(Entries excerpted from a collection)

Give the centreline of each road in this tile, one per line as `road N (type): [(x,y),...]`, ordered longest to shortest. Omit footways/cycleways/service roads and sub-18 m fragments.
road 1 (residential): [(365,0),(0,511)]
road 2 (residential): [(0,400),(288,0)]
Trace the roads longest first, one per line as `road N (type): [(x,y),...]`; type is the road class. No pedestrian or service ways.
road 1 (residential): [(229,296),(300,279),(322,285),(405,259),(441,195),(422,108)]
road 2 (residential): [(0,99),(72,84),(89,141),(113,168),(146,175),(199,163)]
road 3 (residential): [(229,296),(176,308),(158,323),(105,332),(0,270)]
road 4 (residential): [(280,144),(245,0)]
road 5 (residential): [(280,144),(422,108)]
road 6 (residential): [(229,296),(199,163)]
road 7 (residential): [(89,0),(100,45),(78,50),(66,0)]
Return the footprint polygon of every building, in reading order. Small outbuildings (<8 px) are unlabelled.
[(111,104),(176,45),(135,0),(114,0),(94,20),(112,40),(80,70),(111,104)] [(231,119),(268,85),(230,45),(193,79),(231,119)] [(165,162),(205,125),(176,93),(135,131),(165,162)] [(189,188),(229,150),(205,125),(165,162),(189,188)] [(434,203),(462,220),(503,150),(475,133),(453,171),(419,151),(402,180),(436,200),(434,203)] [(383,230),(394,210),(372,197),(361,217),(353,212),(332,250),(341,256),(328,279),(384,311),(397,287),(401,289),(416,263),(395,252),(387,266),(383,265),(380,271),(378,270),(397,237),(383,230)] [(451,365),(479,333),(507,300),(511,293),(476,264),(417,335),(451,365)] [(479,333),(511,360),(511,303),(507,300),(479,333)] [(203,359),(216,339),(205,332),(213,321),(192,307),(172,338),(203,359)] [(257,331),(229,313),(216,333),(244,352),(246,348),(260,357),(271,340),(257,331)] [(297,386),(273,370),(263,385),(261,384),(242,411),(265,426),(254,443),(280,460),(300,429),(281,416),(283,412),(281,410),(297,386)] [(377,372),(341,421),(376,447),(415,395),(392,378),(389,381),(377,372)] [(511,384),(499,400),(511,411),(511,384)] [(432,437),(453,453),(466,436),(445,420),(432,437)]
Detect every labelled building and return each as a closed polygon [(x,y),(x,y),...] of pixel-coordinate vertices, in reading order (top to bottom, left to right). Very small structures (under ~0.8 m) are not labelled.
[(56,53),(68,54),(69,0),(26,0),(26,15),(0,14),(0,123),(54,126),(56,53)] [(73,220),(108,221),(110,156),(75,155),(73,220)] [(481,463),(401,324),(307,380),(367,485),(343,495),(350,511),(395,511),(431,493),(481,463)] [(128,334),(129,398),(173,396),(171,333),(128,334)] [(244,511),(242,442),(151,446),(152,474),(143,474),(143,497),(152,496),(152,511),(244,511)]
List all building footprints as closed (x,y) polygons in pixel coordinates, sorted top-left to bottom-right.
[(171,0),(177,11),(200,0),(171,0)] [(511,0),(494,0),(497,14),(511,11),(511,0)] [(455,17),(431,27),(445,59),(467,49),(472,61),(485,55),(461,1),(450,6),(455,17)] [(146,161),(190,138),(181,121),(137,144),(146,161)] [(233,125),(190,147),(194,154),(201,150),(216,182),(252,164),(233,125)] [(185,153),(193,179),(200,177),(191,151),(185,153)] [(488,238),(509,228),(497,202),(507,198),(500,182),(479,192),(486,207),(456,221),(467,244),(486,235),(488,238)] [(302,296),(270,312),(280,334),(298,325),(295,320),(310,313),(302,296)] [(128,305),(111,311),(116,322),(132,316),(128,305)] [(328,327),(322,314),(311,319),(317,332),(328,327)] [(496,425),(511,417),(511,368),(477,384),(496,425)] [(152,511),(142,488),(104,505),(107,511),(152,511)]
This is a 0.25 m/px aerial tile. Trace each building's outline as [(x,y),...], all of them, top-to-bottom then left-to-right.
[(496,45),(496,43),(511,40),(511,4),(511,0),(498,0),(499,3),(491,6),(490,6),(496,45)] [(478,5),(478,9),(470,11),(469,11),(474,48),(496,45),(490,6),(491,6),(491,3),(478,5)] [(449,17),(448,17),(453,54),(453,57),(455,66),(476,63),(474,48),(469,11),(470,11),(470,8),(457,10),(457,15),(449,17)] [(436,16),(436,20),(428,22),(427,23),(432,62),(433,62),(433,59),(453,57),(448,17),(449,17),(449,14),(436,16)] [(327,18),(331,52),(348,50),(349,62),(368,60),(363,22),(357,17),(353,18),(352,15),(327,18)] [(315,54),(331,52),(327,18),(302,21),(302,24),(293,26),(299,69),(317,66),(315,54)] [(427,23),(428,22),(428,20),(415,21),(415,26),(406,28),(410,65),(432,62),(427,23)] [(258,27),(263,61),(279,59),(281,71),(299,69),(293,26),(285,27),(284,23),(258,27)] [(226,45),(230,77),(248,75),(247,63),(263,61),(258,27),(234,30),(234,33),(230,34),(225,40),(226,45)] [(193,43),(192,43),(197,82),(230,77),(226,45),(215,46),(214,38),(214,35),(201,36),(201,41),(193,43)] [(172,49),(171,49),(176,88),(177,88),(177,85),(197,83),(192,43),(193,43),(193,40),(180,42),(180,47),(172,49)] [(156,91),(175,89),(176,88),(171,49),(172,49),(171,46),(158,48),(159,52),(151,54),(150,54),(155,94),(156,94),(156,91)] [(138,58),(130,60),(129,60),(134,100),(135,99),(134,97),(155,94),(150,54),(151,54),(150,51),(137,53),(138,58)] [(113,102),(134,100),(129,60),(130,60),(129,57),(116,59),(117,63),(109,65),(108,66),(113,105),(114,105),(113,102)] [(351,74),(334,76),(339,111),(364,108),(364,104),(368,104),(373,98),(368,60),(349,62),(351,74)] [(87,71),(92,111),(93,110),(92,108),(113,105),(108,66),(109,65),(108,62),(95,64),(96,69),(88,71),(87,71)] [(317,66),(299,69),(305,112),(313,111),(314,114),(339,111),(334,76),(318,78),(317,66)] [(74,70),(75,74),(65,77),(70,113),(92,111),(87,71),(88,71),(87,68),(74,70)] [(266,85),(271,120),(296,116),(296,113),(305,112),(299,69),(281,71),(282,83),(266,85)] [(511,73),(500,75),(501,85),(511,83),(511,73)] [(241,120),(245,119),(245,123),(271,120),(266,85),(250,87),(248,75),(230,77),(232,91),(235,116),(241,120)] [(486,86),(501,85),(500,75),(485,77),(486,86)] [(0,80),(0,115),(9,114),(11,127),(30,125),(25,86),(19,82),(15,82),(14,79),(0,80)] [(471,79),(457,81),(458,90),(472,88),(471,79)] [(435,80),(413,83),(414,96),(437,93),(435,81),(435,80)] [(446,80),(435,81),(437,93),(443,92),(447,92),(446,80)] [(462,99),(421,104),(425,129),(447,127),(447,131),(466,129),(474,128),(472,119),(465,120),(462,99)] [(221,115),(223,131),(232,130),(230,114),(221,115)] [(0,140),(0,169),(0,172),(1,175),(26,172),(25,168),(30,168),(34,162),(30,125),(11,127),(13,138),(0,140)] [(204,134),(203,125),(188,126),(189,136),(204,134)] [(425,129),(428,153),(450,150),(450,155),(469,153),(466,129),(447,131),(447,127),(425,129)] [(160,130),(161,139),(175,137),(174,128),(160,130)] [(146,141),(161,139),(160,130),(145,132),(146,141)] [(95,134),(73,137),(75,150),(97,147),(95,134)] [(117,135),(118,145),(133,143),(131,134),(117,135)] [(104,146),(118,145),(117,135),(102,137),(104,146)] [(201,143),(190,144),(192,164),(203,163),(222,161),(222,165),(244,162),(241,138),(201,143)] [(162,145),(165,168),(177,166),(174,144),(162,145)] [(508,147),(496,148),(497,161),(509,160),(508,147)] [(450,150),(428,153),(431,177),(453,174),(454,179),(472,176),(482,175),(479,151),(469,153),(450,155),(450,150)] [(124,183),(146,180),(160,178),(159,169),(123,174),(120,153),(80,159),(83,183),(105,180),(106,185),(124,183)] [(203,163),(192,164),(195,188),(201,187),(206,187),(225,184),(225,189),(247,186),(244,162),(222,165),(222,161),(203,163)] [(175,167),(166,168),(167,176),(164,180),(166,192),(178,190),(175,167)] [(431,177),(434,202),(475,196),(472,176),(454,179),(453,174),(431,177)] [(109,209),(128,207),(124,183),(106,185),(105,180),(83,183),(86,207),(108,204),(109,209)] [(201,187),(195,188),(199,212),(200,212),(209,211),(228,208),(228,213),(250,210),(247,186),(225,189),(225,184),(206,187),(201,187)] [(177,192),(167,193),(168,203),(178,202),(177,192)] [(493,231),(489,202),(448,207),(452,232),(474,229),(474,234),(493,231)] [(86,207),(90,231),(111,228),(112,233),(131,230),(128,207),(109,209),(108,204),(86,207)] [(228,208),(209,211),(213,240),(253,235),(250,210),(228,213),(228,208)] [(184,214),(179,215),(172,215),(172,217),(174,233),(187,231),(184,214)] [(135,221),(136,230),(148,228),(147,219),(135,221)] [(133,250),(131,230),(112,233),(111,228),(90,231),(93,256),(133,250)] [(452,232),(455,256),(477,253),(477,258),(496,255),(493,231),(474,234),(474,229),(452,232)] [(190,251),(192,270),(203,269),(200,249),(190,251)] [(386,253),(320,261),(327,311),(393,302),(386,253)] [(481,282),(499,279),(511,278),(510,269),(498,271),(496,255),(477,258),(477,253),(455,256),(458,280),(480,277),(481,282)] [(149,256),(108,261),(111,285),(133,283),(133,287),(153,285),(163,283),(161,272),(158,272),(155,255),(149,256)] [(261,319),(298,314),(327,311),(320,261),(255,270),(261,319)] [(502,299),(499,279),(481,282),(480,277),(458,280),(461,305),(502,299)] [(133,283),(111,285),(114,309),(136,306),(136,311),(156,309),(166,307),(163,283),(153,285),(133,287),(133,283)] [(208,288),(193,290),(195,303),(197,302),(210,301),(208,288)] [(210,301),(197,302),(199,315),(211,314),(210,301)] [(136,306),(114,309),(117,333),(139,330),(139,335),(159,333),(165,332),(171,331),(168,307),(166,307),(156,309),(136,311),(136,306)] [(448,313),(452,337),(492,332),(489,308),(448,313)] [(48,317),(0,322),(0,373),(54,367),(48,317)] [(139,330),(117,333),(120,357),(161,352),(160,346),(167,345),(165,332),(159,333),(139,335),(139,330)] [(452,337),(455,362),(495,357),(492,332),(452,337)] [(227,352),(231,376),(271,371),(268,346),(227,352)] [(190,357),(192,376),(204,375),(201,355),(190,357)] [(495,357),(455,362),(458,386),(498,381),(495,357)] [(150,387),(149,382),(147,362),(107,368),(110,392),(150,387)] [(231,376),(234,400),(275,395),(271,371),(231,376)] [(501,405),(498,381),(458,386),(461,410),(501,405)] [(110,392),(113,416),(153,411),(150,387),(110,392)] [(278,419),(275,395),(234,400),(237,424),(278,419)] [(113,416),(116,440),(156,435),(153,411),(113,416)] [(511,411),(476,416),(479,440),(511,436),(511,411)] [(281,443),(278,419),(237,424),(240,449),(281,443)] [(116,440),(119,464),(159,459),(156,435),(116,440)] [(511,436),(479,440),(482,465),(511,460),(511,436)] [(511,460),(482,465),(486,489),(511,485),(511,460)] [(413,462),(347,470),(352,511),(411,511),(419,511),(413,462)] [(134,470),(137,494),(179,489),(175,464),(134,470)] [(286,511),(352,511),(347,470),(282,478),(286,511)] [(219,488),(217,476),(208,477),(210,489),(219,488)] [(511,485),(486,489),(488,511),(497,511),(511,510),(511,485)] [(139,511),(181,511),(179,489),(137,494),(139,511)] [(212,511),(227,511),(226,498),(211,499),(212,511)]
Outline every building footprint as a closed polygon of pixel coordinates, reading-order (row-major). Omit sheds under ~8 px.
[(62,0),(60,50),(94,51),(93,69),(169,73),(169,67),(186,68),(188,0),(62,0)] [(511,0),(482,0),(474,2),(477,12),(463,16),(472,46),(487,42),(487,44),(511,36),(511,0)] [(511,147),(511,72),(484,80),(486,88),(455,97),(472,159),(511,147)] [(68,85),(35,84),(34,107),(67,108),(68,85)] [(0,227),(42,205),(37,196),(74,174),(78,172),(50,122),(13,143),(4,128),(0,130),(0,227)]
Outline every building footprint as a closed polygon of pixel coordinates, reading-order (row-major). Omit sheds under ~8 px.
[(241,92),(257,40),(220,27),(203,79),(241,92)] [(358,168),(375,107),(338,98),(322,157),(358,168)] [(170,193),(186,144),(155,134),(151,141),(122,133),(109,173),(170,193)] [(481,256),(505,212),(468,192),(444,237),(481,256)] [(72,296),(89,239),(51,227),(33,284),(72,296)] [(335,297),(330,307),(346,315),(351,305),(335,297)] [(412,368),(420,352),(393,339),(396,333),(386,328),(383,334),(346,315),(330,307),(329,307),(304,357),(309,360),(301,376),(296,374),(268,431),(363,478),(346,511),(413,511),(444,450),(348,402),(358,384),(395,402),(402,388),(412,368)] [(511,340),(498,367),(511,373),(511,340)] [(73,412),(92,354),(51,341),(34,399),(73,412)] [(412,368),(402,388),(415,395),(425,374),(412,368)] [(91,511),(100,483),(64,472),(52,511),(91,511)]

Request: Lay out the entries as a Markdown table with the columns Row and Line, covering everything from the start of the entries down through the line that contains "Trace the roads". Give one line per row, number the rows in order, and leave out any blank lines.

Result of the task:
| Row | Line |
|---|---|
| 1 | Give the centreline of each road in this tile, one per line as `road N (type): [(x,y),...]`, ordered longest to shortest. Omit footways/cycleways/service roads and sub-18 m fragments. |
| 2 | road 1 (residential): [(365,0),(0,511)] |
| 3 | road 2 (residential): [(0,400),(288,0)] |
| 4 | Trace the roads longest first, one per line as `road N (type): [(x,y),...]`; type is the road class. No pedestrian or service ways. |